_TASK ITEM_: Each line with the word "purple" must appear in the answer, copied from the records.

_SOURCE DATA_:
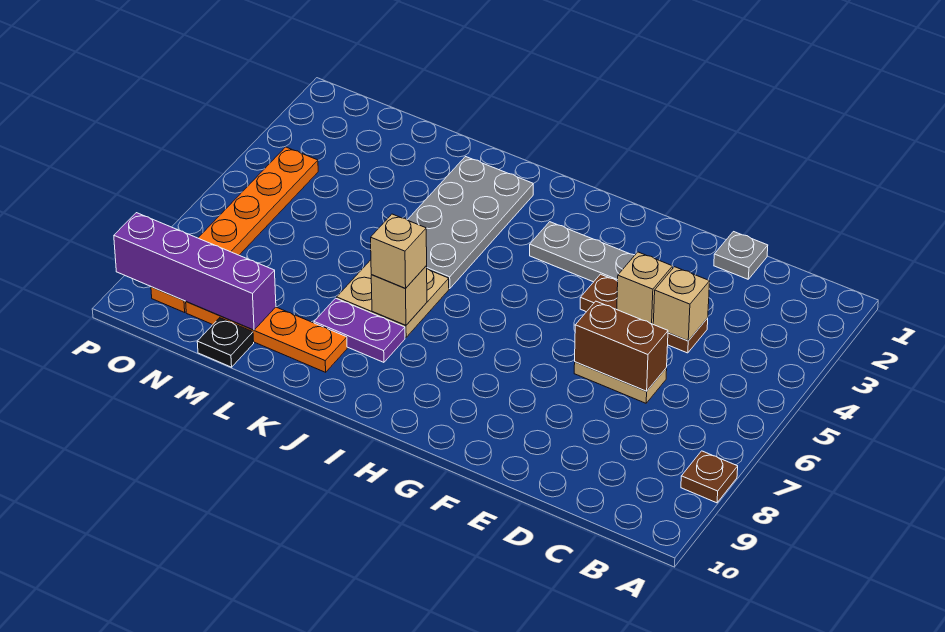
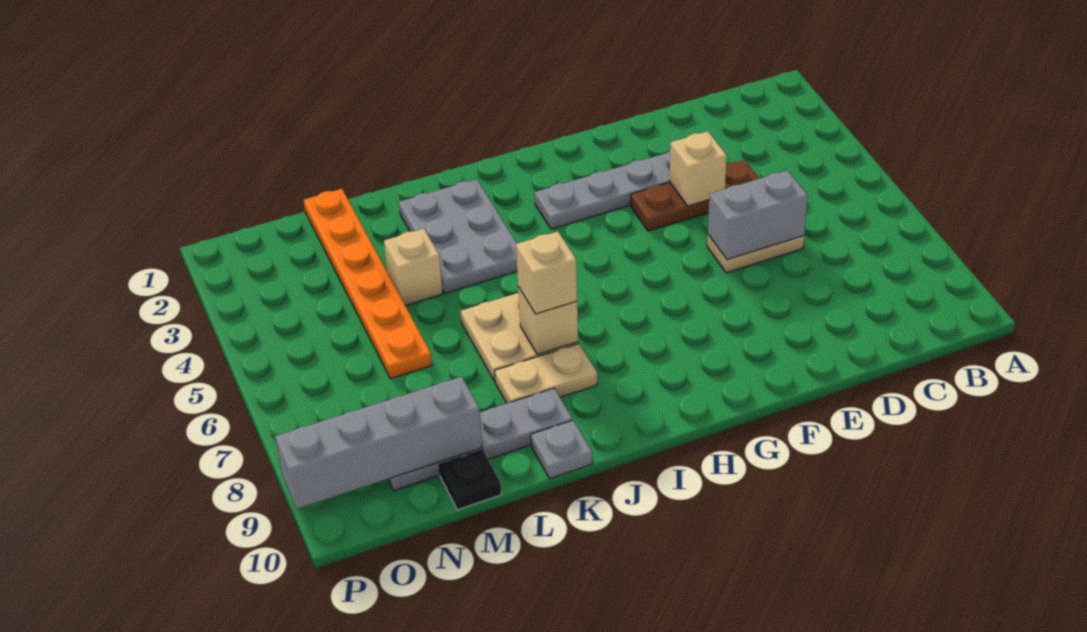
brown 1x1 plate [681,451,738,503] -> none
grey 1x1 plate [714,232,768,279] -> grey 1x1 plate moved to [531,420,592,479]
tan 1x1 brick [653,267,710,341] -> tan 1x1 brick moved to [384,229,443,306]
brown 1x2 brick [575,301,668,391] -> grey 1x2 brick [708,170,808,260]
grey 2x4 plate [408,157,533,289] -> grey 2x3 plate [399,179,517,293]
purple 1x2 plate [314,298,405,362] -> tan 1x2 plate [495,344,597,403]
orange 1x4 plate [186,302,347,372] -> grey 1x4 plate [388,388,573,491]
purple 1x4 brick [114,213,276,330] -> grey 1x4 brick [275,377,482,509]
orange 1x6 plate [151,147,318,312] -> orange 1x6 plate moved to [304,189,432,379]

==

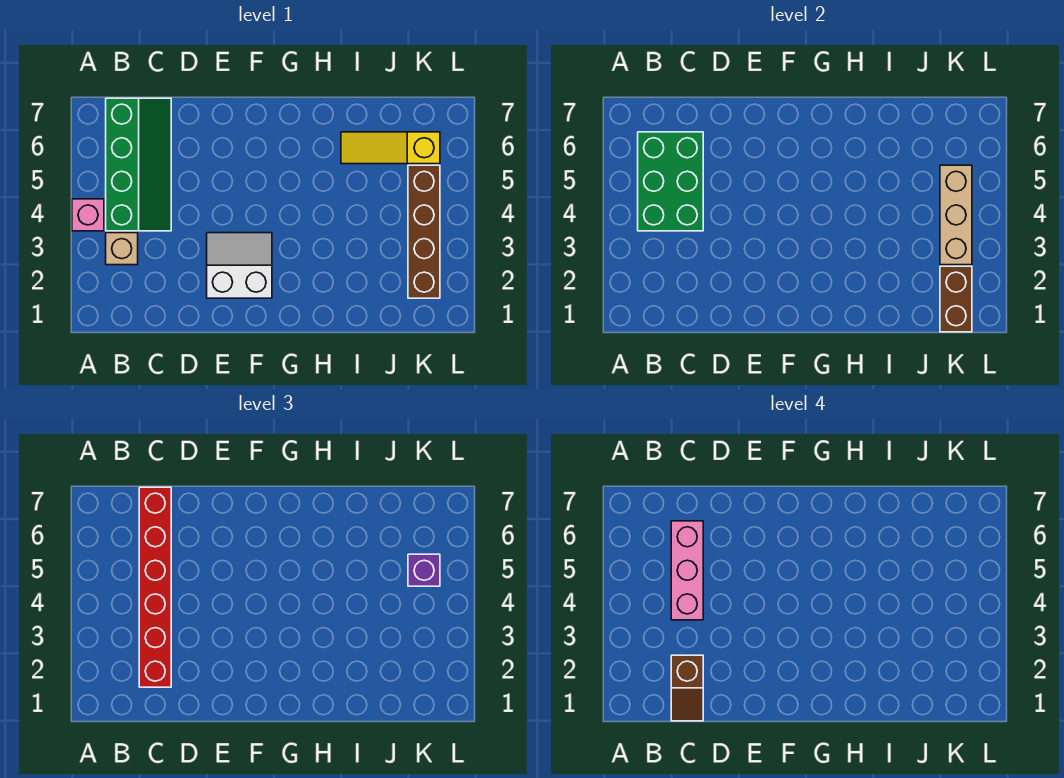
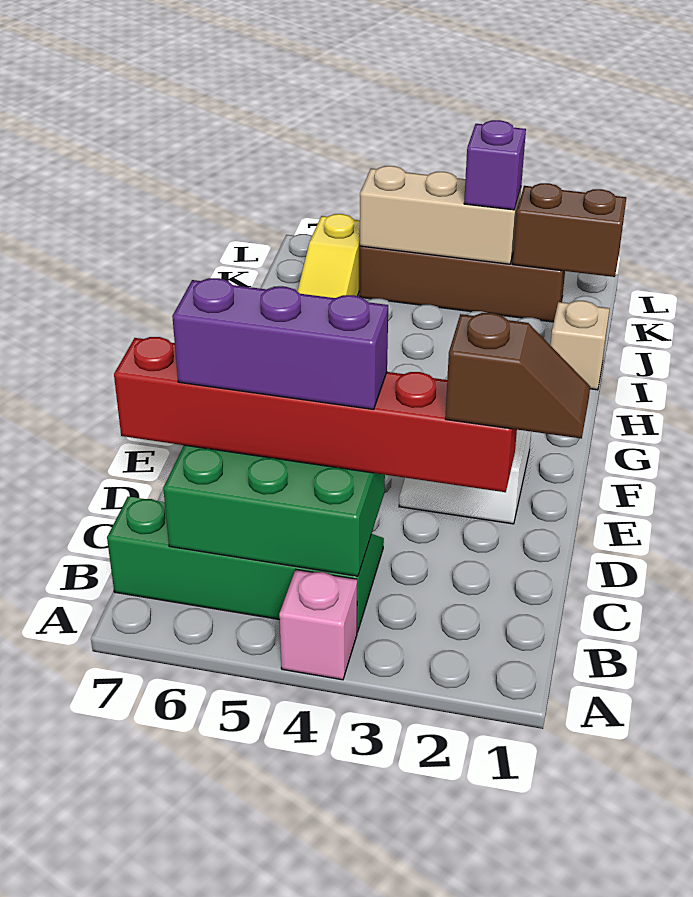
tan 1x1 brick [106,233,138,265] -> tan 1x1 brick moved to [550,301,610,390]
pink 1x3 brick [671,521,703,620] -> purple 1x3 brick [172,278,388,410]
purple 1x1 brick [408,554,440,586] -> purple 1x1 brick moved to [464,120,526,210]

_WRITTEN RESPONSE_:
purple 1x2 plate [314,298,405,362] -> tan 1x2 plate [495,344,597,403]
purple 1x4 brick [114,213,276,330] -> grey 1x4 brick [275,377,482,509]
pink 1x3 brick [671,521,703,620] -> purple 1x3 brick [172,278,388,410]
purple 1x1 brick [408,554,440,586] -> purple 1x1 brick moved to [464,120,526,210]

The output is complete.